### ACTIVITY
For the entries below, print exactly the lines between the line holding "none -> purple 1x1 brick [128,242,169,283]" and the line holding "none -> lime 1x1 brick [637,73,677,113]", inclusive, and nothing else.

-------- RECORDS PROVIDED --------

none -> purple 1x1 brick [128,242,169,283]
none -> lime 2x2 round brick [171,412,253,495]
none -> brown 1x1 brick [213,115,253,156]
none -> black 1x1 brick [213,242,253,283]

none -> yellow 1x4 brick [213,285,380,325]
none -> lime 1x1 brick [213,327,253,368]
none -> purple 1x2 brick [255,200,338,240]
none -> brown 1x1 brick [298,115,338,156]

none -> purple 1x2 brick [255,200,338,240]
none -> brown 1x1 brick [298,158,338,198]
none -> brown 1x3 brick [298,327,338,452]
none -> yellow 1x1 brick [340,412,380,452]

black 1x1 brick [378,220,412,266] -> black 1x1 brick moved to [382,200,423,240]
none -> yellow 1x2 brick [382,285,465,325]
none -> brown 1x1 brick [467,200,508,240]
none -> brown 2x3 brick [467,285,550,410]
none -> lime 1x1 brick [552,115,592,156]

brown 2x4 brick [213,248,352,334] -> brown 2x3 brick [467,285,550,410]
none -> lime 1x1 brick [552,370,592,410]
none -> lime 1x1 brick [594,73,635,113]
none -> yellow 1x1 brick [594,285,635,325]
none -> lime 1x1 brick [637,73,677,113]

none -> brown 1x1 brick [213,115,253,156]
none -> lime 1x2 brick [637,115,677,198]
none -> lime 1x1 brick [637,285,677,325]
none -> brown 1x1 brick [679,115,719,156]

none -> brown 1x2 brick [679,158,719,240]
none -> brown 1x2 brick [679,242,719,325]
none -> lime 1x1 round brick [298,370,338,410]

--------
-------- RECORDS PROVIDED --------

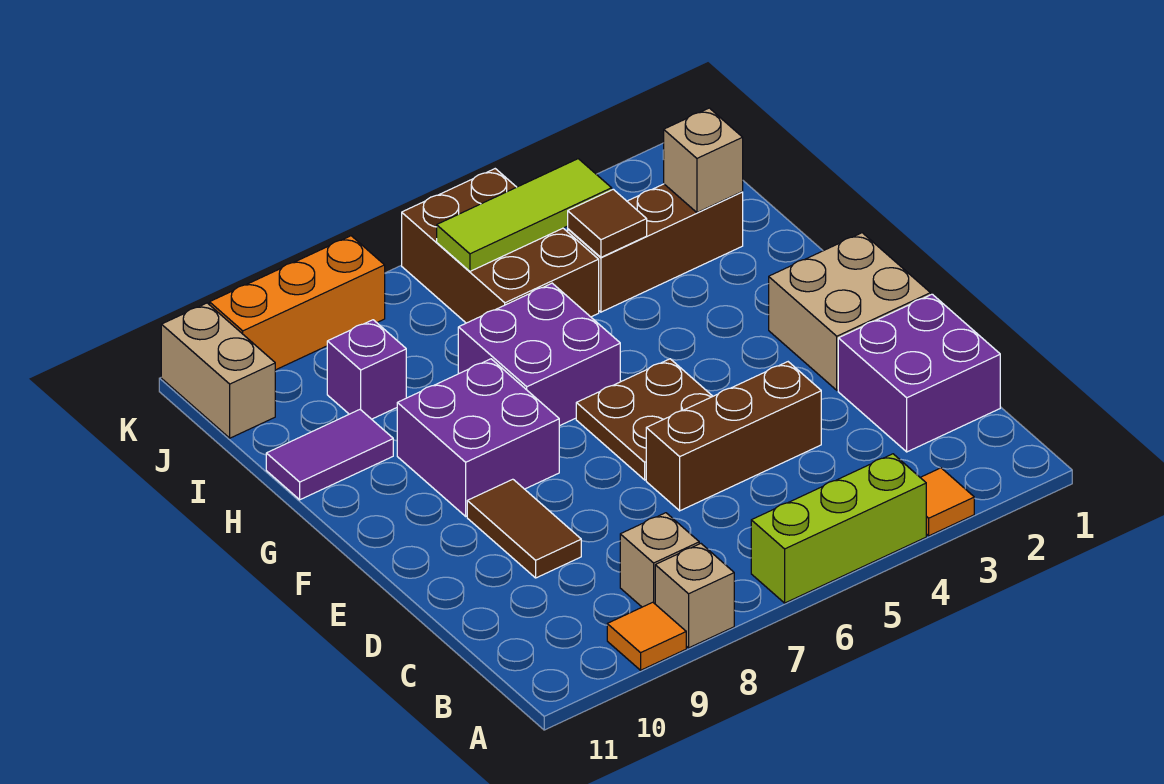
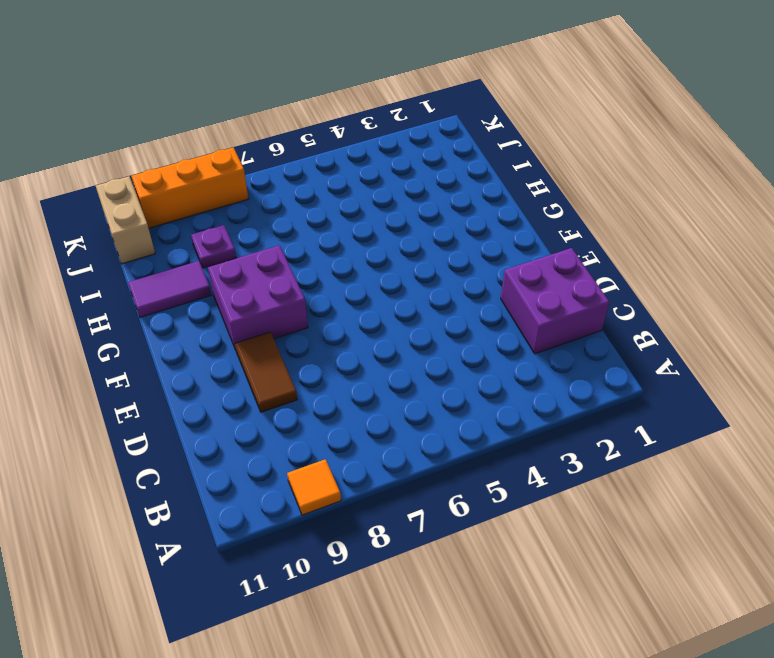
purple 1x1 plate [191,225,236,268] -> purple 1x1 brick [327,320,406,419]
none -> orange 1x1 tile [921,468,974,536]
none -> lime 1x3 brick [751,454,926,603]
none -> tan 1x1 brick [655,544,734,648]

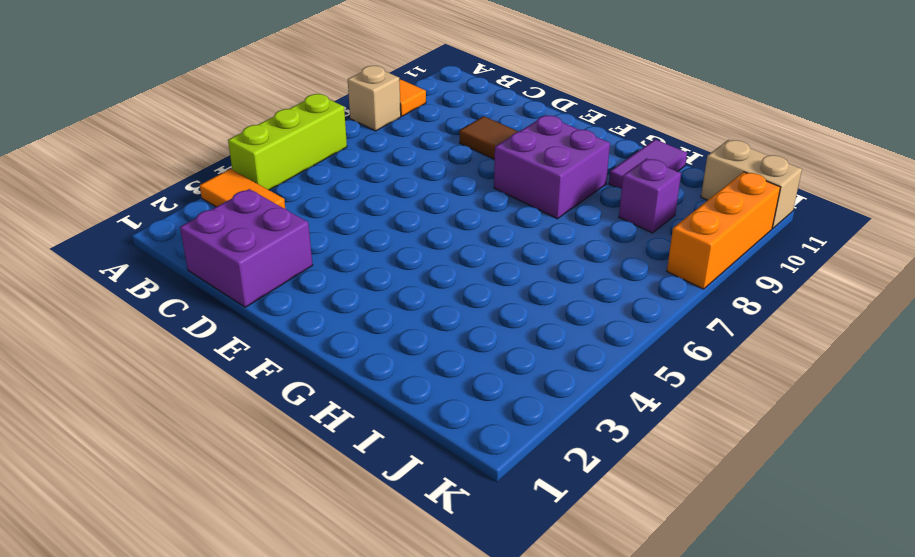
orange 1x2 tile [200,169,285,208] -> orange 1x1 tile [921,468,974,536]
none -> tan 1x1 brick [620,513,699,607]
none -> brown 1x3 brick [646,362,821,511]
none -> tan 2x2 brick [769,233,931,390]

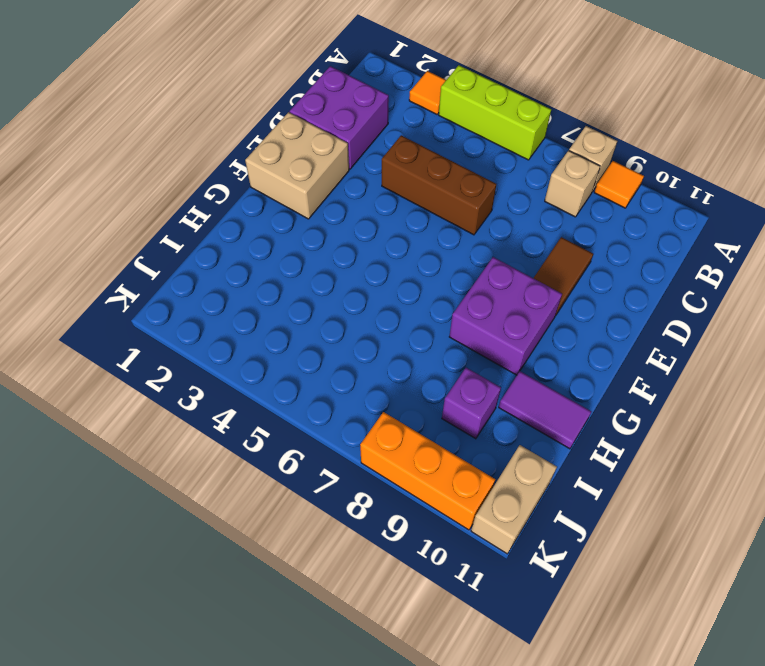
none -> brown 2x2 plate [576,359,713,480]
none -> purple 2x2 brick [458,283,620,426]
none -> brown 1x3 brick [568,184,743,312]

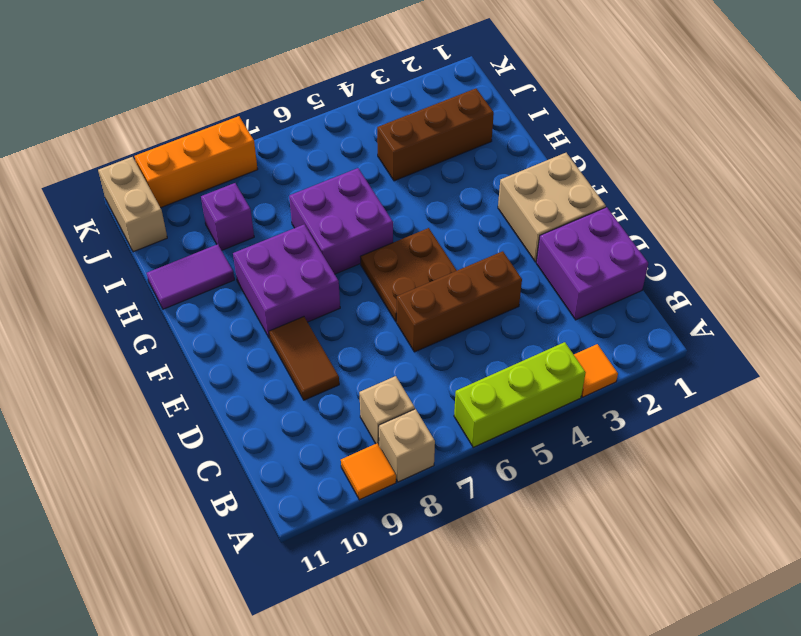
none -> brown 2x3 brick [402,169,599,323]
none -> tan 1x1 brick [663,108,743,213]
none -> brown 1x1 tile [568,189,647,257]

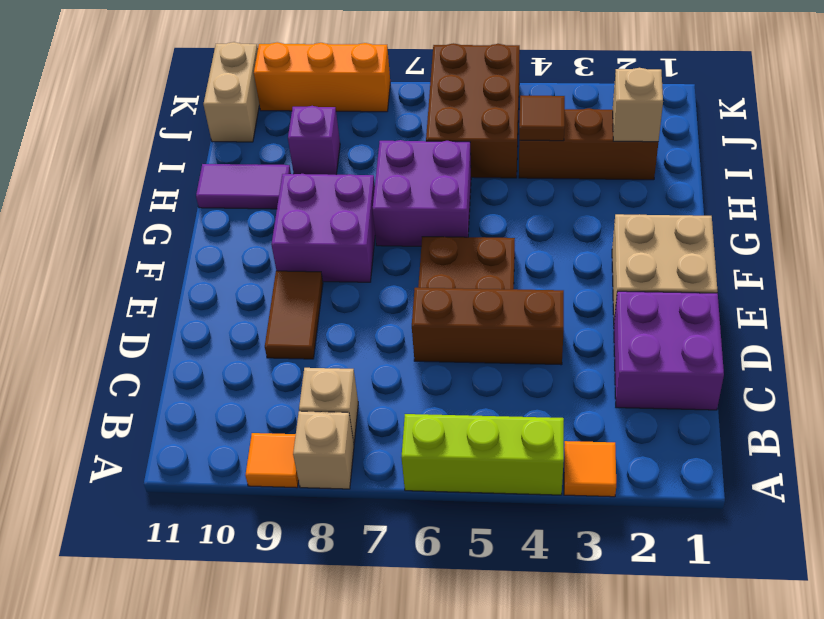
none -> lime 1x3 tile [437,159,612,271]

--------
-------- RECORDS PROVIDED --------

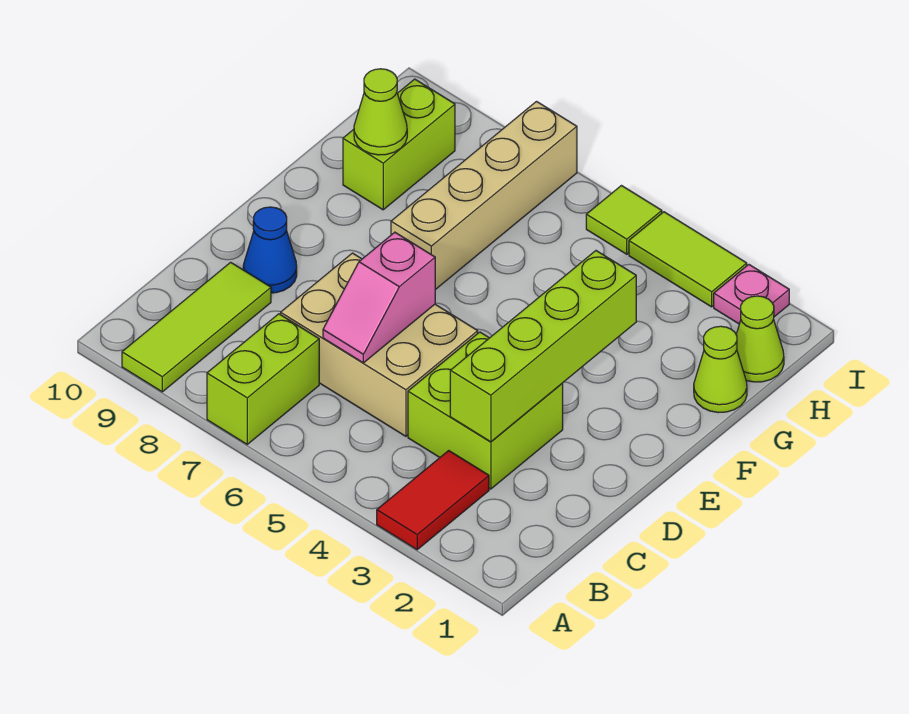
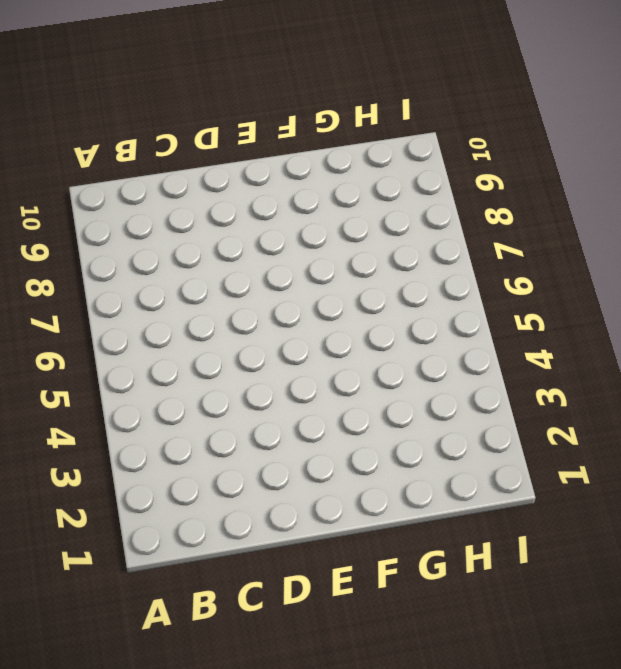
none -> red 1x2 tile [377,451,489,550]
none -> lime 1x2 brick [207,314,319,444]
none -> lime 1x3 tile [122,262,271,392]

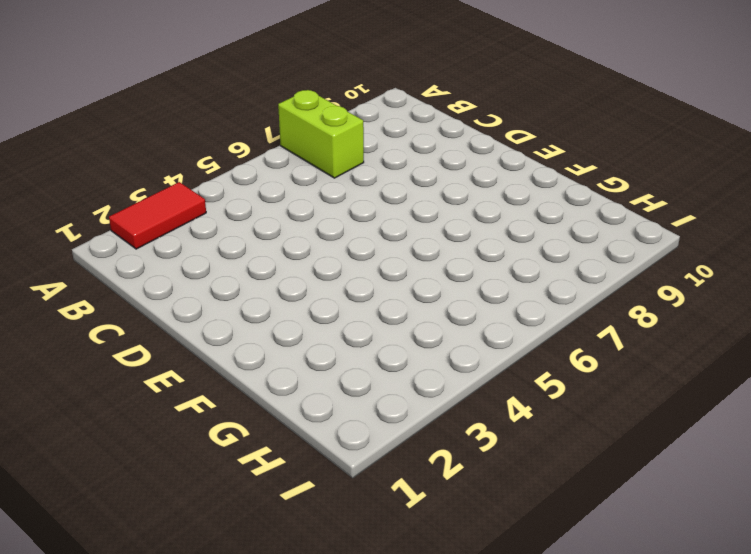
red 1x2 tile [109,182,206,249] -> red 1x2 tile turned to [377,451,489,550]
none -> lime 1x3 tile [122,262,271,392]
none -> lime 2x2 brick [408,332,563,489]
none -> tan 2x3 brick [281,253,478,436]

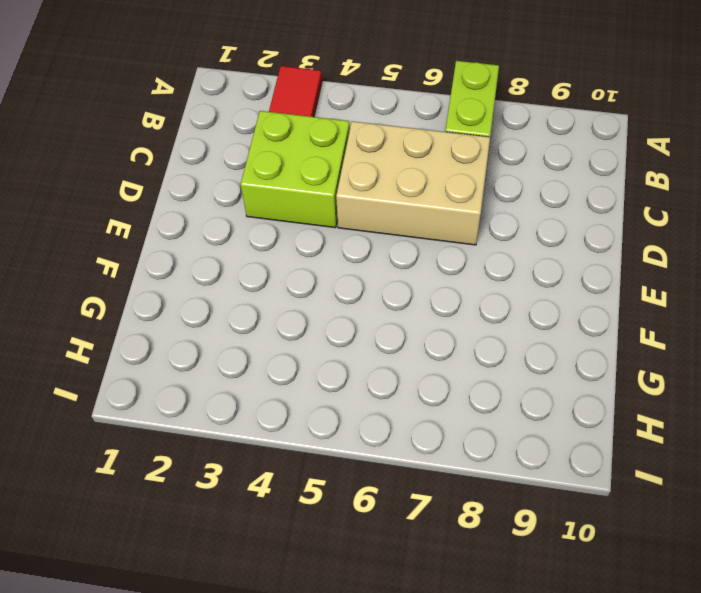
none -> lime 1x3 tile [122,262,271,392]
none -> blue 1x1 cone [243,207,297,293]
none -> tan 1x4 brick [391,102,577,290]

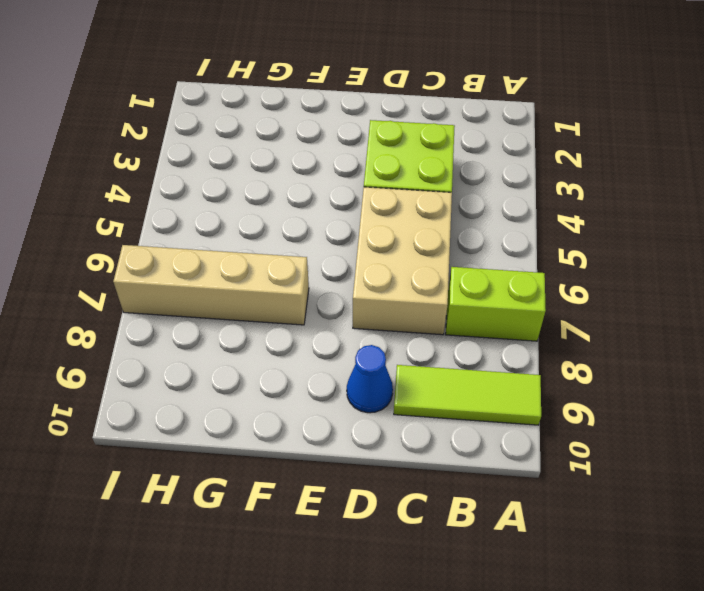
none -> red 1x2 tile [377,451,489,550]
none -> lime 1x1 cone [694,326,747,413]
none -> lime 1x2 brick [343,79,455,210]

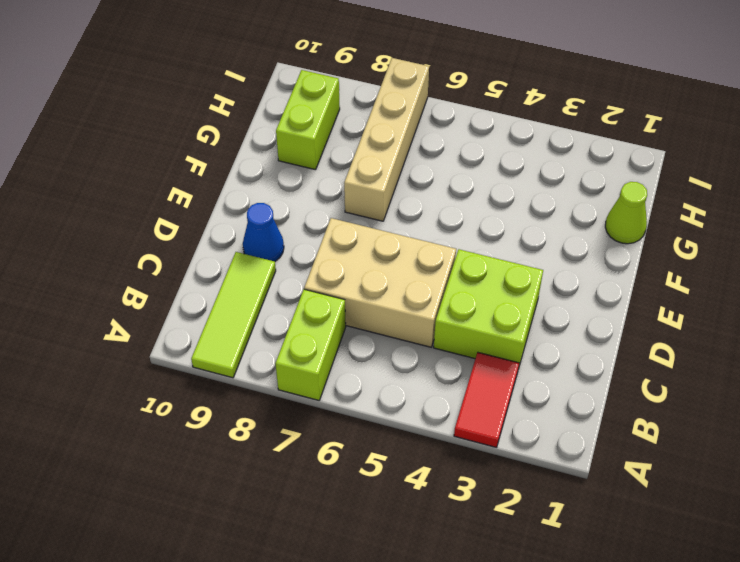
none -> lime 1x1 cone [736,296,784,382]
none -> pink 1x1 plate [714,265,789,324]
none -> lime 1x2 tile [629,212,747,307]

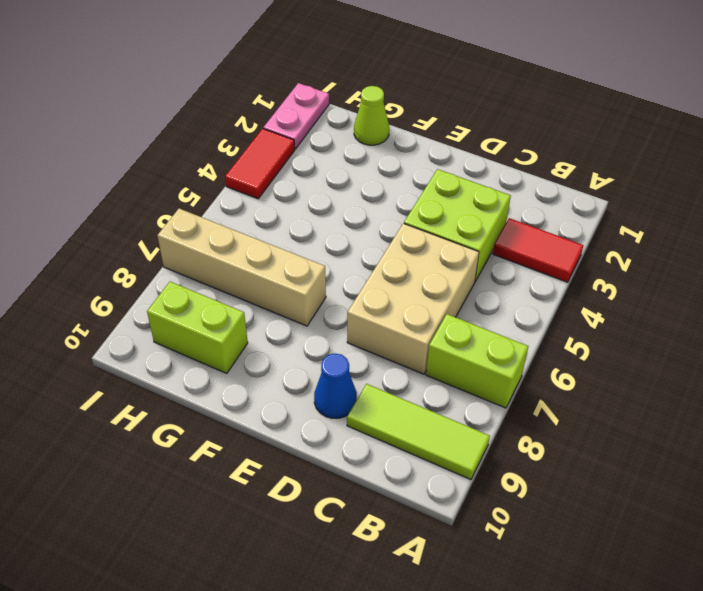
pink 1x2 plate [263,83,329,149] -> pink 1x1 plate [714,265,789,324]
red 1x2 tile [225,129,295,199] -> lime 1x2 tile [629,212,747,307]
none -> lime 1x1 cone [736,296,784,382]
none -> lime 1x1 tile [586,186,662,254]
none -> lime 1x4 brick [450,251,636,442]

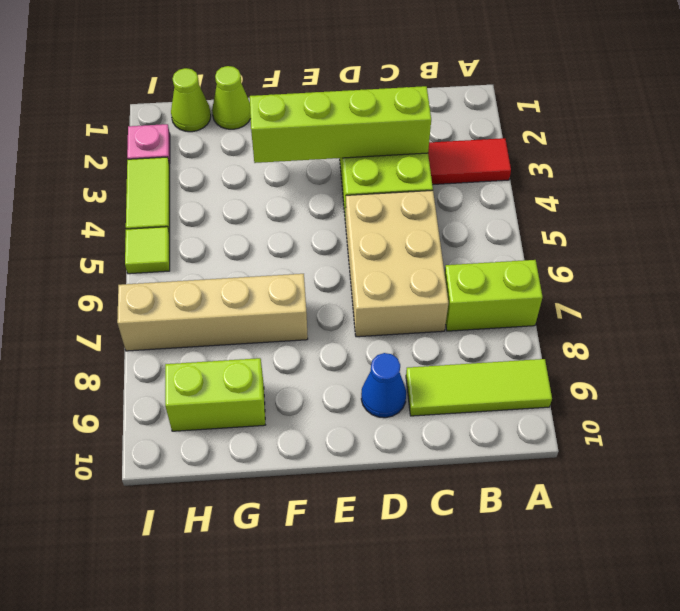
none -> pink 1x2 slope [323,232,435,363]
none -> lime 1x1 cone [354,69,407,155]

--------

### TASK OUTPUT
none -> purple 1x1 brick [128,242,169,283]
none -> lime 2x2 round brick [171,412,253,495]
none -> brown 1x1 brick [213,115,253,156]
none -> black 1x1 brick [213,242,253,283]

none -> yellow 1x4 brick [213,285,380,325]
none -> lime 1x1 brick [213,327,253,368]
none -> purple 1x2 brick [255,200,338,240]
none -> brown 1x1 brick [298,115,338,156]

none -> purple 1x2 brick [255,200,338,240]
none -> brown 1x1 brick [298,158,338,198]
none -> brown 1x3 brick [298,327,338,452]
none -> yellow 1x1 brick [340,412,380,452]

black 1x1 brick [378,220,412,266] -> black 1x1 brick moved to [382,200,423,240]
none -> yellow 1x2 brick [382,285,465,325]
none -> brown 1x1 brick [467,200,508,240]
none -> brown 2x3 brick [467,285,550,410]
none -> lime 1x1 brick [552,115,592,156]

brown 2x4 brick [213,248,352,334] -> brown 2x3 brick [467,285,550,410]
none -> lime 1x1 brick [552,370,592,410]
none -> lime 1x1 brick [594,73,635,113]
none -> yellow 1x1 brick [594,285,635,325]
none -> lime 1x1 brick [637,73,677,113]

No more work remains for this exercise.